> _WORK REQUEST_
Take the records below from their first line to the line with "DIGITS3: TM1637 -> TM1650", and restate those lines word for word.

Items from a dataset
┌──

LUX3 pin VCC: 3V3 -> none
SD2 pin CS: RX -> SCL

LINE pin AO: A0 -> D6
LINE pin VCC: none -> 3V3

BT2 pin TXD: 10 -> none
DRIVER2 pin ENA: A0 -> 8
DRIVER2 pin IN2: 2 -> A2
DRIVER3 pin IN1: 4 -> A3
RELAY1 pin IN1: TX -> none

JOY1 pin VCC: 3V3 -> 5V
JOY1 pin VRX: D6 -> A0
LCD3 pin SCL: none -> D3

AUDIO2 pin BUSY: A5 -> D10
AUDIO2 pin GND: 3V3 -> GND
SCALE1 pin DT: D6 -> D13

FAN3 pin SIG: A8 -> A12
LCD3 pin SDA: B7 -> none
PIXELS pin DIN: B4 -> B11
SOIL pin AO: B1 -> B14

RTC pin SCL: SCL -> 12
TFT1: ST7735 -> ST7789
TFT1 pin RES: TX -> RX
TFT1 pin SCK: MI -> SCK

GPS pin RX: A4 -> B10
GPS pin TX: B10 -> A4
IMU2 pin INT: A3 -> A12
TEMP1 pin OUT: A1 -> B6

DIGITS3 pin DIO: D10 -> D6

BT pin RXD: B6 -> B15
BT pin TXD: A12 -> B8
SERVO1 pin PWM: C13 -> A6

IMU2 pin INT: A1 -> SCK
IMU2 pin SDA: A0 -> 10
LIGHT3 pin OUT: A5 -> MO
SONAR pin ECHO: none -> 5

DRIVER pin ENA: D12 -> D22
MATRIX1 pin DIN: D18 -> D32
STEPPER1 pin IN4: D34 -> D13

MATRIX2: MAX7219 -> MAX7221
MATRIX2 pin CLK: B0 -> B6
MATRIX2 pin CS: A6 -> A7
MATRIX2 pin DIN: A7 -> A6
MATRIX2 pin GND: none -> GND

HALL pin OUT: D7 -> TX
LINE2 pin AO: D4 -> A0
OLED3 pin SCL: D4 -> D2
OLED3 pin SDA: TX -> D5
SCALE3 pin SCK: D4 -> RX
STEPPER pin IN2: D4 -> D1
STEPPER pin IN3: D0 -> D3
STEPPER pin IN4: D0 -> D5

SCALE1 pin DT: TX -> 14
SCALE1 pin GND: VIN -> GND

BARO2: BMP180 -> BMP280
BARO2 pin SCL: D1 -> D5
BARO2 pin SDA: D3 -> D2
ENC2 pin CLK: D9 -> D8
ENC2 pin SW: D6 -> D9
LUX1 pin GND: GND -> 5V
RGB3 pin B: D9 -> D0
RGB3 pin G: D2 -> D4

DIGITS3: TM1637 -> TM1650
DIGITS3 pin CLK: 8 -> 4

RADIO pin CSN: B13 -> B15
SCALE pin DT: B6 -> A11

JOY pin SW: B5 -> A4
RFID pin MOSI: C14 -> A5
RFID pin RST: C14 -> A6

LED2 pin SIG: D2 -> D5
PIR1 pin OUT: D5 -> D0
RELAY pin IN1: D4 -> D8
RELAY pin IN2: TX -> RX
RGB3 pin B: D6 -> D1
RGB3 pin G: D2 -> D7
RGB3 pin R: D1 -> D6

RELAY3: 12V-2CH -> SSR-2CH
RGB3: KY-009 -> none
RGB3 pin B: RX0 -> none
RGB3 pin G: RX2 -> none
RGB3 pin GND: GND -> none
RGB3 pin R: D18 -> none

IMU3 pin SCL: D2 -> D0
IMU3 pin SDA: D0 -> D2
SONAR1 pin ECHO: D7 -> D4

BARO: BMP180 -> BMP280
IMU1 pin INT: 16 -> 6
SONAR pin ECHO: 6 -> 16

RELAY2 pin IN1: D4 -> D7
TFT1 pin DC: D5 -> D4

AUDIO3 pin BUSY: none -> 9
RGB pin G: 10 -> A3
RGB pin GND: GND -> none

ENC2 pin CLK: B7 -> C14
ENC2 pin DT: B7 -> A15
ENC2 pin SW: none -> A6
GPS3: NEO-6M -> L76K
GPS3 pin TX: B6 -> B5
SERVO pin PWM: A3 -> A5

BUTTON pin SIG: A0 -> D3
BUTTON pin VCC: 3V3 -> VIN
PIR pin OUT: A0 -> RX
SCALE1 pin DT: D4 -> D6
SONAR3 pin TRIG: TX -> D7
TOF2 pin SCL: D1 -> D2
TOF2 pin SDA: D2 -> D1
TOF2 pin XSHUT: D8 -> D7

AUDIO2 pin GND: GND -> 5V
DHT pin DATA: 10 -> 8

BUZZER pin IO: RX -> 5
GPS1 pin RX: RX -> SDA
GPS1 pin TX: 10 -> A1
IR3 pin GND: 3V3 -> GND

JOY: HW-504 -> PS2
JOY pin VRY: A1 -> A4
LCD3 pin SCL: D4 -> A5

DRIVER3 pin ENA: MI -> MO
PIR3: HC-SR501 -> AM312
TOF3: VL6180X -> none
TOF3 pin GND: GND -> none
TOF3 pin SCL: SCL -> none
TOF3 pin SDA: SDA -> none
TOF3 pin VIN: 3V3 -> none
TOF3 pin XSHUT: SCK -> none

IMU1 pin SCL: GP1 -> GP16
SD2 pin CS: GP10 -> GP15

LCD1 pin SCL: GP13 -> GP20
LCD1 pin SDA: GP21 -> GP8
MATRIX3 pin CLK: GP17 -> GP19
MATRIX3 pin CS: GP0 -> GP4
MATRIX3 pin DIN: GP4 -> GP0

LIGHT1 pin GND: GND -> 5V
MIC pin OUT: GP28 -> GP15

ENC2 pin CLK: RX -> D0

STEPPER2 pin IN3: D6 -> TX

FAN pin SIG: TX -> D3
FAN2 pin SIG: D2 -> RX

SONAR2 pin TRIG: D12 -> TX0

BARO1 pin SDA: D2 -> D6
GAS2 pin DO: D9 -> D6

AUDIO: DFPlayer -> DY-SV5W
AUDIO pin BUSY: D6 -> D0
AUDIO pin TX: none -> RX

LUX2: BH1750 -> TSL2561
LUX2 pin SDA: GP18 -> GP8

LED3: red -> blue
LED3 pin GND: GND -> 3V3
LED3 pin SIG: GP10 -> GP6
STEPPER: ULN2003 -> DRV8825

└──

> _SOLUTION TO THIS EXERCISE_
LUX3 pin VCC: 3V3 -> none
SD2 pin CS: RX -> SCL

LINE pin AO: A0 -> D6
LINE pin VCC: none -> 3V3

BT2 pin TXD: 10 -> none
DRIVER2 pin ENA: A0 -> 8
DRIVER2 pin IN2: 2 -> A2
DRIVER3 pin IN1: 4 -> A3
RELAY1 pin IN1: TX -> none

JOY1 pin VCC: 3V3 -> 5V
JOY1 pin VRX: D6 -> A0
LCD3 pin SCL: none -> D3

AUDIO2 pin BUSY: A5 -> D10
AUDIO2 pin GND: 3V3 -> GND
SCALE1 pin DT: D6 -> D13

FAN3 pin SIG: A8 -> A12
LCD3 pin SDA: B7 -> none
PIXELS pin DIN: B4 -> B11
SOIL pin AO: B1 -> B14

RTC pin SCL: SCL -> 12
TFT1: ST7735 -> ST7789
TFT1 pin RES: TX -> RX
TFT1 pin SCK: MI -> SCK

GPS pin RX: A4 -> B10
GPS pin TX: B10 -> A4
IMU2 pin INT: A3 -> A12
TEMP1 pin OUT: A1 -> B6

DIGITS3 pin DIO: D10 -> D6

BT pin RXD: B6 -> B15
BT pin TXD: A12 -> B8
SERVO1 pin PWM: C13 -> A6

IMU2 pin INT: A1 -> SCK
IMU2 pin SDA: A0 -> 10
LIGHT3 pin OUT: A5 -> MO
SONAR pin ECHO: none -> 5

DRIVER pin ENA: D12 -> D22
MATRIX1 pin DIN: D18 -> D32
STEPPER1 pin IN4: D34 -> D13

MATRIX2: MAX7219 -> MAX7221
MATRIX2 pin CLK: B0 -> B6
MATRIX2 pin CS: A6 -> A7
MATRIX2 pin DIN: A7 -> A6
MATRIX2 pin GND: none -> GND

HALL pin OUT: D7 -> TX
LINE2 pin AO: D4 -> A0
OLED3 pin SCL: D4 -> D2
OLED3 pin SDA: TX -> D5
SCALE3 pin SCK: D4 -> RX
STEPPER pin IN2: D4 -> D1
STEPPER pin IN3: D0 -> D3
STEPPER pin IN4: D0 -> D5

SCALE1 pin DT: TX -> 14
SCALE1 pin GND: VIN -> GND

BARO2: BMP180 -> BMP280
BARO2 pin SCL: D1 -> D5
BARO2 pin SDA: D3 -> D2
ENC2 pin CLK: D9 -> D8
ENC2 pin SW: D6 -> D9
LUX1 pin GND: GND -> 5V
RGB3 pin B: D9 -> D0
RGB3 pin G: D2 -> D4

DIGITS3: TM1637 -> TM1650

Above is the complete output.